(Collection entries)
● ● ● ● ●
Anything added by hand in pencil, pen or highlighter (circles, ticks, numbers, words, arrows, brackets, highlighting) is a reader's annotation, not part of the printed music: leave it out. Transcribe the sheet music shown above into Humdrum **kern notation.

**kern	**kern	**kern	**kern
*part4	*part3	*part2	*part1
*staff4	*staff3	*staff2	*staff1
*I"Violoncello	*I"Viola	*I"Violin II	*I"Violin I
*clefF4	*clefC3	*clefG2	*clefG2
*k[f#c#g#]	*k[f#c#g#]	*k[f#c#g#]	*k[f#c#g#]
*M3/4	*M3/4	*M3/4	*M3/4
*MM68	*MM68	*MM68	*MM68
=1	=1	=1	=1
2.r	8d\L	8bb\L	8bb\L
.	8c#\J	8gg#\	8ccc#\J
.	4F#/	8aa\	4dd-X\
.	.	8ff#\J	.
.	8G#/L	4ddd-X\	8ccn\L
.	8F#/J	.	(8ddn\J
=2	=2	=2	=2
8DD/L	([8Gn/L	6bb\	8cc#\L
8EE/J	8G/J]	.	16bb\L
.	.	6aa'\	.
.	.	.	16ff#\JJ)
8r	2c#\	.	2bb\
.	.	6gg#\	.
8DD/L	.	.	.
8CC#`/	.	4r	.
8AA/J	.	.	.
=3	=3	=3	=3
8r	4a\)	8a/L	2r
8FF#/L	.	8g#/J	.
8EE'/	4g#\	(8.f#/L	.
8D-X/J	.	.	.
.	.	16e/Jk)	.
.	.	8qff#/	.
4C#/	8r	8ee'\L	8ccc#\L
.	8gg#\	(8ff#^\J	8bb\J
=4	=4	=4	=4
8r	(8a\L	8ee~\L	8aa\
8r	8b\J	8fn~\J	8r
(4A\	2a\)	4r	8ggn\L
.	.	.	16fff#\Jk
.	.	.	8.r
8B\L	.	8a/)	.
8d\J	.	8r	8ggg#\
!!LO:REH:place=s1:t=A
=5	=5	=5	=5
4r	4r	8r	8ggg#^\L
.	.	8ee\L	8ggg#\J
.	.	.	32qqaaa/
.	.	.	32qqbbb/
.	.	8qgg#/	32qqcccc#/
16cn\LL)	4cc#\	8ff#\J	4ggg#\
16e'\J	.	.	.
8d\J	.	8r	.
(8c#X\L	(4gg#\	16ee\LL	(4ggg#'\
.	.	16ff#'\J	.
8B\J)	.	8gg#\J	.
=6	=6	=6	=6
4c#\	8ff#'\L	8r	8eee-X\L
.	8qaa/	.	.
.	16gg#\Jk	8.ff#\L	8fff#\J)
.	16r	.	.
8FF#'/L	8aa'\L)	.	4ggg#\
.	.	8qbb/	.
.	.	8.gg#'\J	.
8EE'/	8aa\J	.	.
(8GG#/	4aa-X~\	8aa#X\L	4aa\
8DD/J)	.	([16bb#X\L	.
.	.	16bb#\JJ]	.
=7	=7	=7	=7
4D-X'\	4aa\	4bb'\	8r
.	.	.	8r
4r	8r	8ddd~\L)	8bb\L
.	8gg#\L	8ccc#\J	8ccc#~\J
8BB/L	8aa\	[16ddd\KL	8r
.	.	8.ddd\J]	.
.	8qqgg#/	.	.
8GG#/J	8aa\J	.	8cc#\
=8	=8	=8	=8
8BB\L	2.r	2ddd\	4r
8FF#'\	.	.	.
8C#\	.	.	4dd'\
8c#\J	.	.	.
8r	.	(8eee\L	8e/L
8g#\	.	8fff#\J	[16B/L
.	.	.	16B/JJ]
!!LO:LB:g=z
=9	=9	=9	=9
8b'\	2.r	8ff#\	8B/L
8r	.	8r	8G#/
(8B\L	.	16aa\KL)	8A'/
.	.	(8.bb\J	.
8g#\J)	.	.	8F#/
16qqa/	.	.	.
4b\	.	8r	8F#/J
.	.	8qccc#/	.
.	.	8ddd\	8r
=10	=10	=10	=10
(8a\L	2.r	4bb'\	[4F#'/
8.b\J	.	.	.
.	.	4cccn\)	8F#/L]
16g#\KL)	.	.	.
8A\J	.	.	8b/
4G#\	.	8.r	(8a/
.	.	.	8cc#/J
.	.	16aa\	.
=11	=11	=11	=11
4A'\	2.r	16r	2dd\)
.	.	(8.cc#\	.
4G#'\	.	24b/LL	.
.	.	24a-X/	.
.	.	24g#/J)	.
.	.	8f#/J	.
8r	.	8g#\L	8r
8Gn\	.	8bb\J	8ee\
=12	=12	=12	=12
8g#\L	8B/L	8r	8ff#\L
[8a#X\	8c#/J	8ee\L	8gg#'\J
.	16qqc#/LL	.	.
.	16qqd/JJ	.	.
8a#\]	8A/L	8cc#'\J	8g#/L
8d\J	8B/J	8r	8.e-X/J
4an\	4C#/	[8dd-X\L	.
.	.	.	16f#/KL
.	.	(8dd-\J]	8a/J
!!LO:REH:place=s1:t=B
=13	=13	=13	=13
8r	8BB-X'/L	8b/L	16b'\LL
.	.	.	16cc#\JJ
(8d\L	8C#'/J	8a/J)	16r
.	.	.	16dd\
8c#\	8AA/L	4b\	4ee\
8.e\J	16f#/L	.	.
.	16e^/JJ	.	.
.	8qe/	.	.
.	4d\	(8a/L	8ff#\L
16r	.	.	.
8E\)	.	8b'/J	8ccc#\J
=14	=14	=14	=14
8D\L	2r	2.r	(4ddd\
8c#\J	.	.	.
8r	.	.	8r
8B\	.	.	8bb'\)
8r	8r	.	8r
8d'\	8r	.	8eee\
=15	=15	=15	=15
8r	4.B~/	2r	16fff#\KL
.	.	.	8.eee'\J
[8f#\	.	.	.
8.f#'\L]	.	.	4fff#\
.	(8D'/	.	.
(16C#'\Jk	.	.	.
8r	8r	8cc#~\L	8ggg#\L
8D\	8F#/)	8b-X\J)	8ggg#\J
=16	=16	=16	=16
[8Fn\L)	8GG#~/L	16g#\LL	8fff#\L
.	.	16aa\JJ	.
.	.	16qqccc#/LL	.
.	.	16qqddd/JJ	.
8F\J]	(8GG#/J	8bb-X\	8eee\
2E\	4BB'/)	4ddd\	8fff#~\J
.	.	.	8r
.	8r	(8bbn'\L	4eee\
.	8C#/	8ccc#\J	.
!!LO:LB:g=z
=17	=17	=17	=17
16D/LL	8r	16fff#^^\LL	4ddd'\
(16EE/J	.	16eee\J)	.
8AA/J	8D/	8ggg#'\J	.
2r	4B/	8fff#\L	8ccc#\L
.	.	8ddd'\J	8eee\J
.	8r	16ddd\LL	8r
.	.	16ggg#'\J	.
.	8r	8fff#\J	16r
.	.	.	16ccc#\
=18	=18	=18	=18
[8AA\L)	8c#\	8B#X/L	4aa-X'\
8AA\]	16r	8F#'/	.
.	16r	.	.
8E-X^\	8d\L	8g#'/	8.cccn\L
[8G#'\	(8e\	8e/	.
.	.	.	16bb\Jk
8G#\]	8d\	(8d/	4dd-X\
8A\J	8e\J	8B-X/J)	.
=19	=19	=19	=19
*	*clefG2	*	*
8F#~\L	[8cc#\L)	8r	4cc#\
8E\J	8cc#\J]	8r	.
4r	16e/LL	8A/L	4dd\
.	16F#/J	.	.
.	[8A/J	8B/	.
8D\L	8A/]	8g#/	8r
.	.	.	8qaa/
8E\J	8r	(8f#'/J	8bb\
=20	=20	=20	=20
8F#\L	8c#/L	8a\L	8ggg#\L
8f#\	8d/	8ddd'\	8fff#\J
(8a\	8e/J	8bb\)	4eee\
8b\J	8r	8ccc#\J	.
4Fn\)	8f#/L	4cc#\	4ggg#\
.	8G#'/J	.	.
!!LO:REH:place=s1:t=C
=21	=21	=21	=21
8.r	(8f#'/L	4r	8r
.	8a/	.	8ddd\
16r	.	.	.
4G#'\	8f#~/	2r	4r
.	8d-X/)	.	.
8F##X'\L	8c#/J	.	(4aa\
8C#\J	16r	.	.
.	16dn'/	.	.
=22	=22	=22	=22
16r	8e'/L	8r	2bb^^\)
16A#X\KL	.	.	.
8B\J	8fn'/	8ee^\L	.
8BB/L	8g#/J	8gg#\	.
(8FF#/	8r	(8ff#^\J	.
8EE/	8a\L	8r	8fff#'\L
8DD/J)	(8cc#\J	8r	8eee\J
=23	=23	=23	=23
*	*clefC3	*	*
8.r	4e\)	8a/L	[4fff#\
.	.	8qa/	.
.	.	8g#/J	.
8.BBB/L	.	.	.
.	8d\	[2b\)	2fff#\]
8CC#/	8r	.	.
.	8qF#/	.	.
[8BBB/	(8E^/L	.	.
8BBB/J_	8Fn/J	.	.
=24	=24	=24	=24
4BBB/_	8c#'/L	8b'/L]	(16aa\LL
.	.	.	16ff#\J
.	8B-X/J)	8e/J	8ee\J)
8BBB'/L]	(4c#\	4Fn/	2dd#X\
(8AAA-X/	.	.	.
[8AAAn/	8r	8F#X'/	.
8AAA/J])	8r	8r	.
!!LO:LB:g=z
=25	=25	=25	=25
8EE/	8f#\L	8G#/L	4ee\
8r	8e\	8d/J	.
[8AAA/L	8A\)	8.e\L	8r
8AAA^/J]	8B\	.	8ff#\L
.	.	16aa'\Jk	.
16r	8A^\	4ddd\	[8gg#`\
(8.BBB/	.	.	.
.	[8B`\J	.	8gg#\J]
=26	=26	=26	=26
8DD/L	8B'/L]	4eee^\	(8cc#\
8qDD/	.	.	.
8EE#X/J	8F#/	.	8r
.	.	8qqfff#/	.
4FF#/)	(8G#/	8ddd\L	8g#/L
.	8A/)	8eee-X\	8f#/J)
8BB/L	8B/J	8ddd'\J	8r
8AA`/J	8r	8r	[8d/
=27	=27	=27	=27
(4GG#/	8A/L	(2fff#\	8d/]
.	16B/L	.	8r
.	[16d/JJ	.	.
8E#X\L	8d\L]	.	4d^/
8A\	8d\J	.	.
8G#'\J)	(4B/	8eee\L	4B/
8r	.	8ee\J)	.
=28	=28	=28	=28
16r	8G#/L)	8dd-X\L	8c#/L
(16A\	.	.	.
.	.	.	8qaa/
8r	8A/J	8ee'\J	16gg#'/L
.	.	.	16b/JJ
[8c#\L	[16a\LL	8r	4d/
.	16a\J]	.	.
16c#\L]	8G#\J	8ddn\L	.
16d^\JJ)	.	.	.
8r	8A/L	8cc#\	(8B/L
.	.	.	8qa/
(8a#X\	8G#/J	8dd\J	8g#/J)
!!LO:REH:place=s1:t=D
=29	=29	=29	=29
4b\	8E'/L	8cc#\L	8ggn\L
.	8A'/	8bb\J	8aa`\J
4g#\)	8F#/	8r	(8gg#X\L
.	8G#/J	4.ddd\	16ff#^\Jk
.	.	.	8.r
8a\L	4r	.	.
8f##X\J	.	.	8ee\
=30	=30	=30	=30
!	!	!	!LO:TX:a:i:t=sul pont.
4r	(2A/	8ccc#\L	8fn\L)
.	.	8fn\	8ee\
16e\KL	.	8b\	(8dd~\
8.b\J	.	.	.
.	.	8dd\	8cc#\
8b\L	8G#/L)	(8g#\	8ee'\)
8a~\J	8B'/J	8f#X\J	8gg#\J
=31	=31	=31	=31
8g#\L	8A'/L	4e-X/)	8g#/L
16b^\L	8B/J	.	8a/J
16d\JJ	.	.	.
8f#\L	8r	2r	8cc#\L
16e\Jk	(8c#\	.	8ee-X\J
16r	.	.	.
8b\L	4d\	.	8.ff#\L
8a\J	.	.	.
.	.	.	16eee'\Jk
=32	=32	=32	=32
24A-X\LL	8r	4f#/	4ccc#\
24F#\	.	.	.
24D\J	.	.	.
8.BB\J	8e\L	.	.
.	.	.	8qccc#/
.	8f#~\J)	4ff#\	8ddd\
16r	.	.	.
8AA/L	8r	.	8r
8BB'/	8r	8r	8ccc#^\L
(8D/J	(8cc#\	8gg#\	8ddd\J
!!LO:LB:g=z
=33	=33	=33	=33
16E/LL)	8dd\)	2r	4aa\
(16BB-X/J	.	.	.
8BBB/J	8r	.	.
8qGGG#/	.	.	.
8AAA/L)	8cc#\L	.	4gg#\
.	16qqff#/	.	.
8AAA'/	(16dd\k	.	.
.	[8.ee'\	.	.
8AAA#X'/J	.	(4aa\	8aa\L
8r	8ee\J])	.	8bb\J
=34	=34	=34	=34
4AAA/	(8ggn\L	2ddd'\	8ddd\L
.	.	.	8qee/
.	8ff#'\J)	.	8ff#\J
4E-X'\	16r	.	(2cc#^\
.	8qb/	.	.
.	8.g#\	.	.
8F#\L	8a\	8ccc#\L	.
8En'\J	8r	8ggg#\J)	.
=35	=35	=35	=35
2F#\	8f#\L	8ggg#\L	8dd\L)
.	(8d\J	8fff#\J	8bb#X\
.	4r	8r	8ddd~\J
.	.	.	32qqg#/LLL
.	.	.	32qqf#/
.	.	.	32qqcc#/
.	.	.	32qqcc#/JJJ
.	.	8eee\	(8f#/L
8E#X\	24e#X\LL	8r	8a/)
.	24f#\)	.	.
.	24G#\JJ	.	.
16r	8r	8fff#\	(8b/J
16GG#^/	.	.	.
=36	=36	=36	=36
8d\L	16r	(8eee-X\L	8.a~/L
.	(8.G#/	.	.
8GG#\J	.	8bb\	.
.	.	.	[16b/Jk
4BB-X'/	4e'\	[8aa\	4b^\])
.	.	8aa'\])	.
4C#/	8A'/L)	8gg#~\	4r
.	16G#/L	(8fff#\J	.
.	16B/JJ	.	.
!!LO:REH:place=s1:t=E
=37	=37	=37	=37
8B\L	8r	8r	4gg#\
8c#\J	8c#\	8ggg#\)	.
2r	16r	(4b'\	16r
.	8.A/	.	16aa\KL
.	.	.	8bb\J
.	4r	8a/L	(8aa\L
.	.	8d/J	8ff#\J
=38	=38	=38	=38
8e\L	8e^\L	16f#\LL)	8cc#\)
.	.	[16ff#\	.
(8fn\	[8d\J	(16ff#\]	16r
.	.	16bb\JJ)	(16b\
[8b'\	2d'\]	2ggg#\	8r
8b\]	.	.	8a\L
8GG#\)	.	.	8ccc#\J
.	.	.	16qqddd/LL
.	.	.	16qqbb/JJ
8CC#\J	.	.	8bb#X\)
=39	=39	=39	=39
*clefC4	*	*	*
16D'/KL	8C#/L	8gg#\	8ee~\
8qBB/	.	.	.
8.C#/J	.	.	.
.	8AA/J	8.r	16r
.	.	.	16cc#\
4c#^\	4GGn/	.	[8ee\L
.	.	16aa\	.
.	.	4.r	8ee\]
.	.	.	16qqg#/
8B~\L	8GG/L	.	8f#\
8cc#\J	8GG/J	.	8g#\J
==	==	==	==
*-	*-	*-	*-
● ● ● ● ●
→ **JOB**:
Pull out every line of the records that contains the string "kern", copying each one in full.

→ **WRITTEN SOLUTION**:
Anything added by hand in pencil, pen or highlighter (circles, ticks, numbers, words, arrows, brackets, highlighting) is a reader's annotation, not part of the printed music: leave it out. Transcribe the sheet music shown above into Humdrum **kern notation.
**kern	**kern	**kern	**kern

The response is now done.